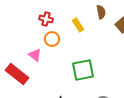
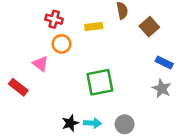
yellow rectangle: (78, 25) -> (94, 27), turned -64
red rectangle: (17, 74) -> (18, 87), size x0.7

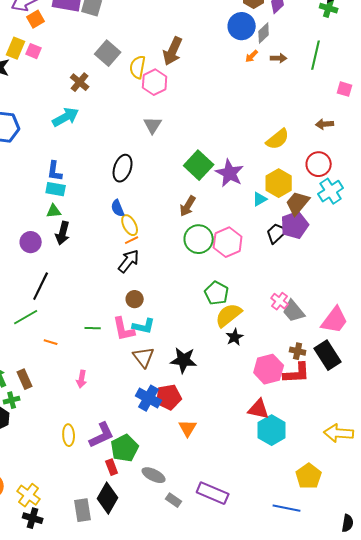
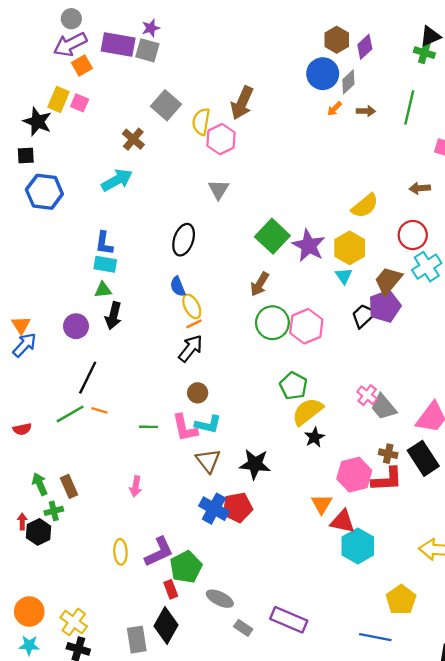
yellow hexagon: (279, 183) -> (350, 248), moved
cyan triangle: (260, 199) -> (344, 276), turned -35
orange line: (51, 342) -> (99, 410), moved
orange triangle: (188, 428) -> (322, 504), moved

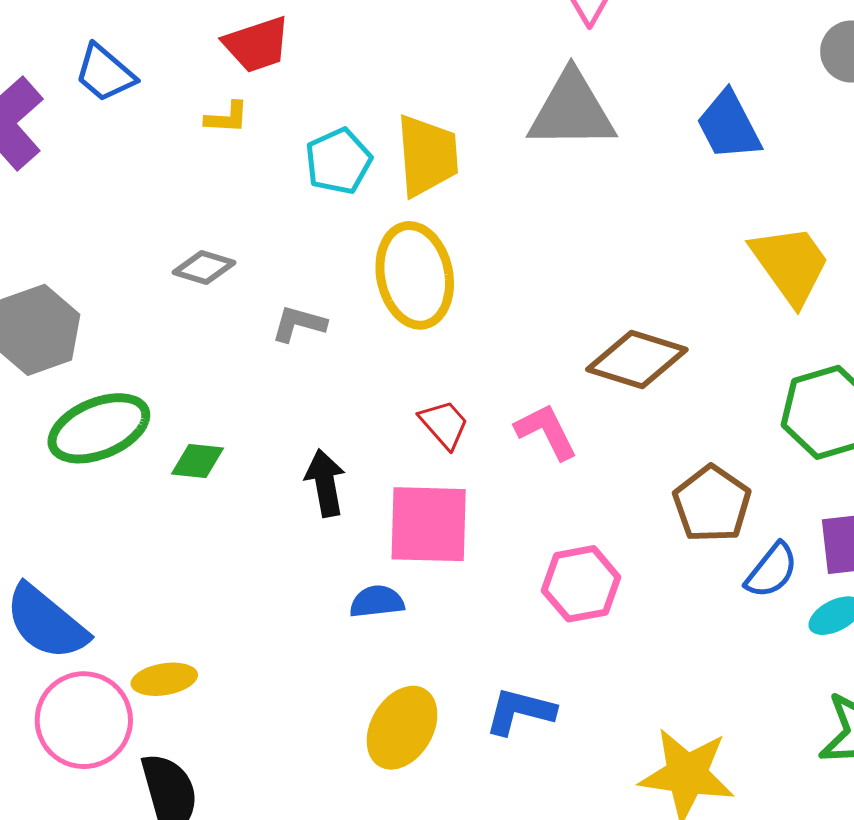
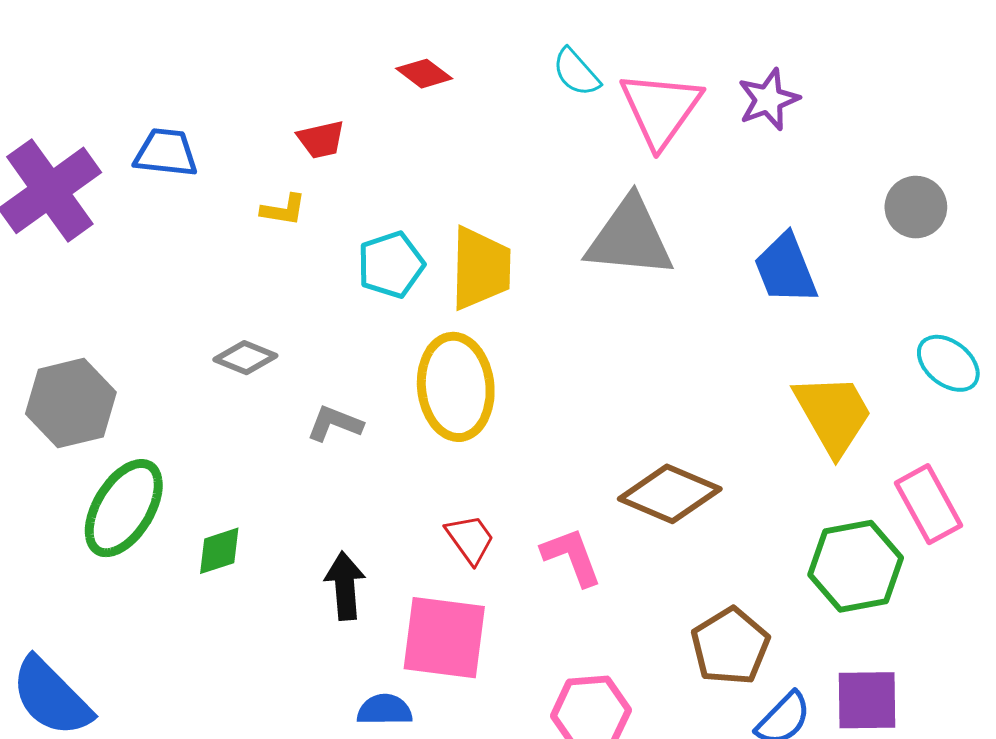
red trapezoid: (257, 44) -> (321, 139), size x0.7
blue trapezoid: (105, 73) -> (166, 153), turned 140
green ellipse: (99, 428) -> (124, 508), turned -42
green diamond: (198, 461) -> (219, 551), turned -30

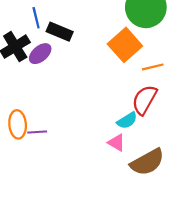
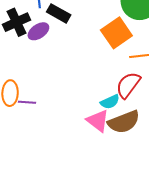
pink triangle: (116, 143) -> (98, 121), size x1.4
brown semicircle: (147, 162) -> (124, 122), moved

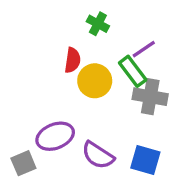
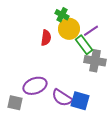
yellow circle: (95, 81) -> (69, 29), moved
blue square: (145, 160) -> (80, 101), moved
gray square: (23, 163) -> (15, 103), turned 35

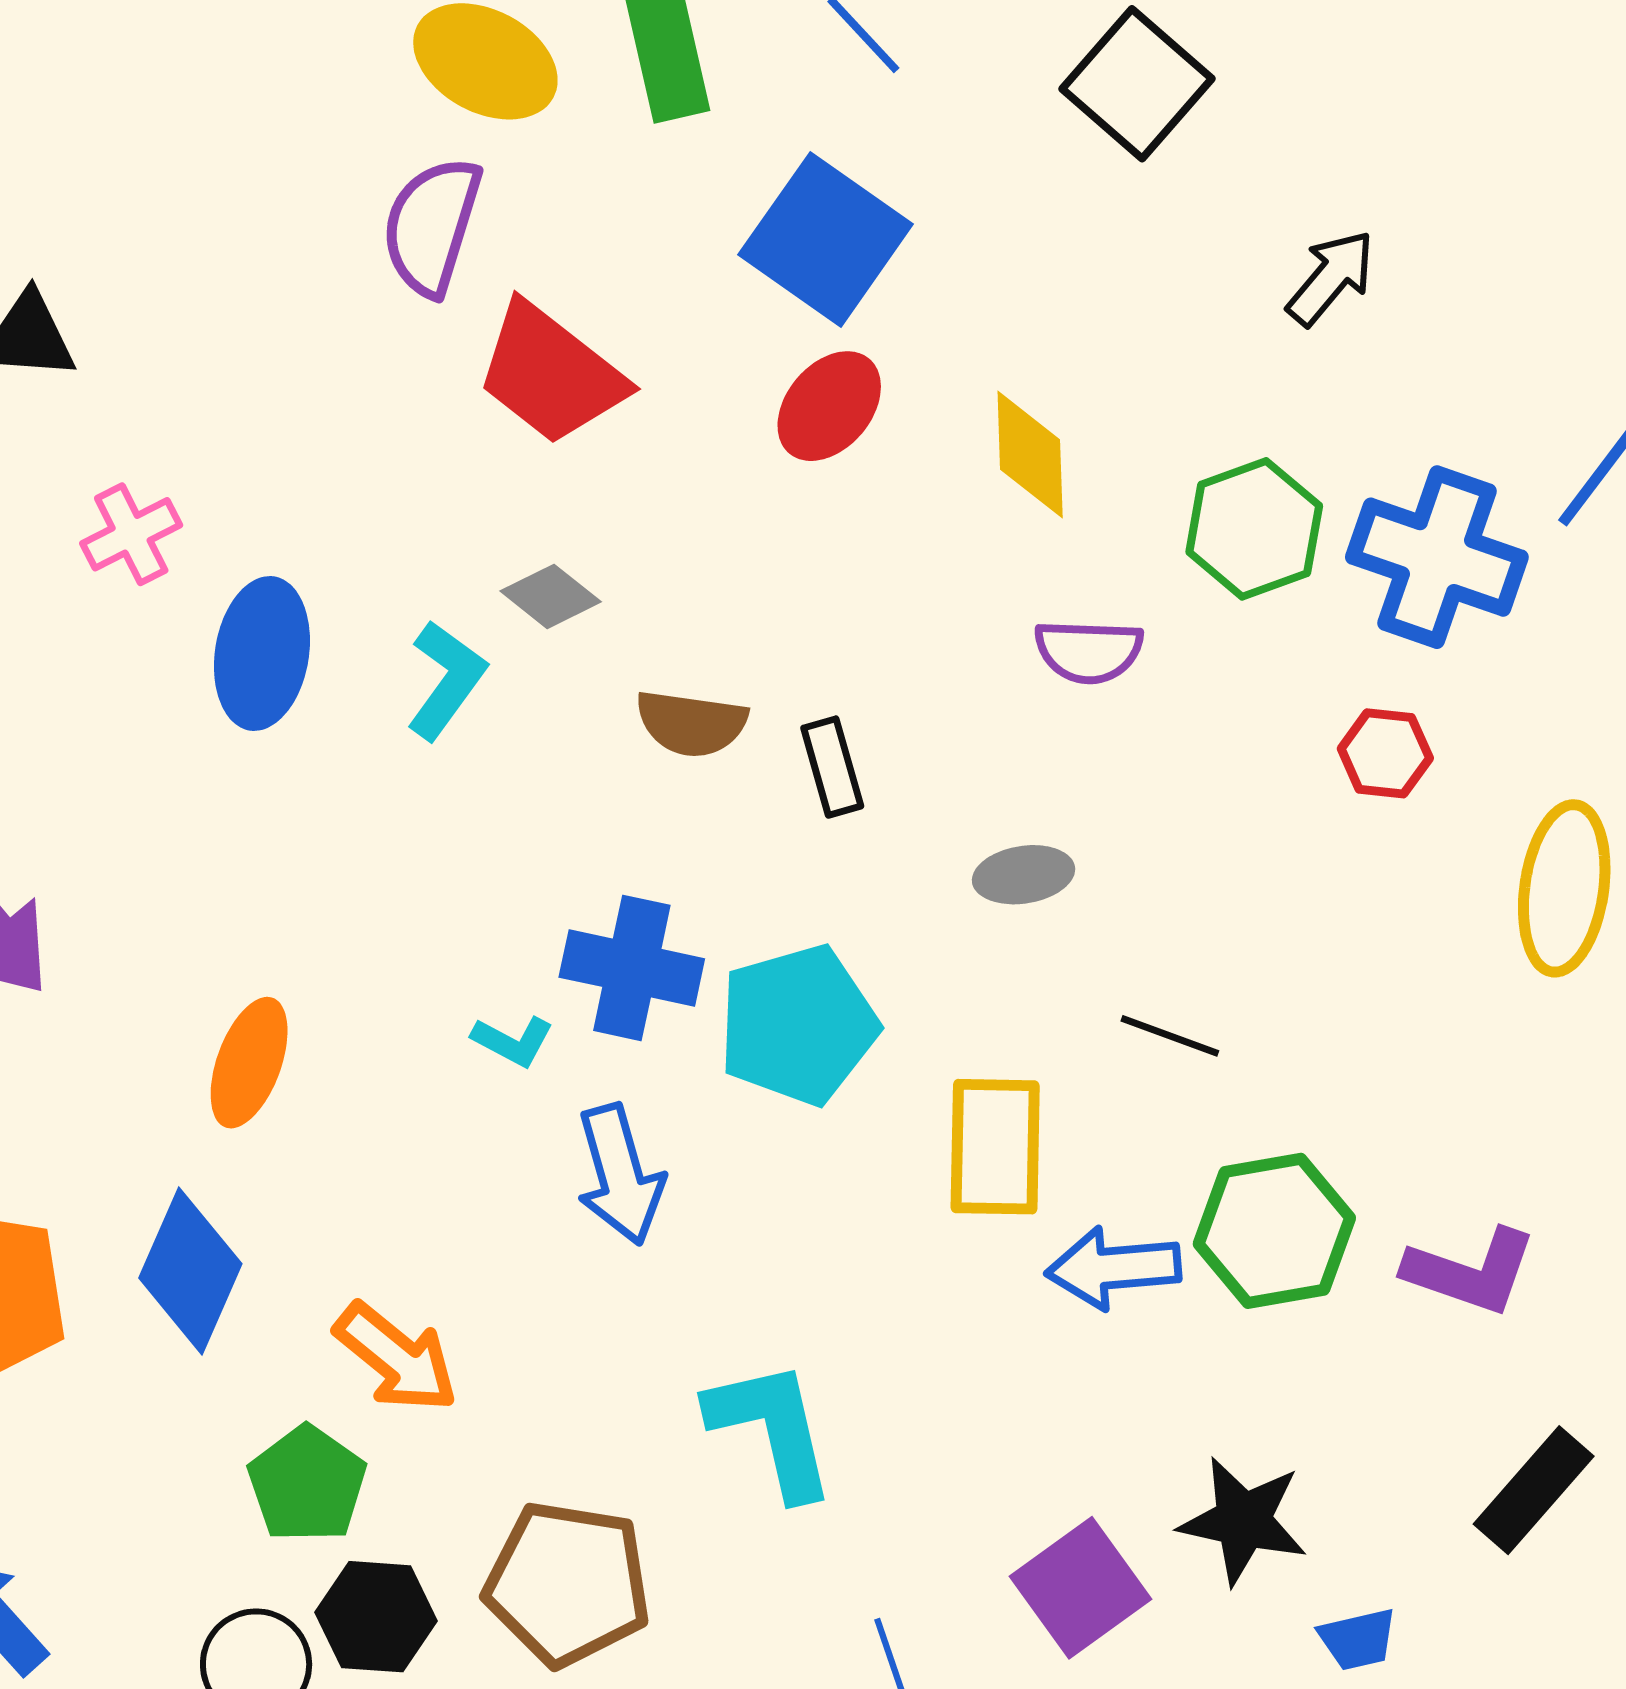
....................
The problem
An exact copy is needed of the lines running from the one containing "yellow circle: (95, 81) -> (69, 29), moved" through the last line of the material, and of no others; pictures stay out.

The completed task
yellow circle: (95, 81) -> (69, 29), moved
blue square: (145, 160) -> (80, 101), moved
gray square: (23, 163) -> (15, 103), turned 35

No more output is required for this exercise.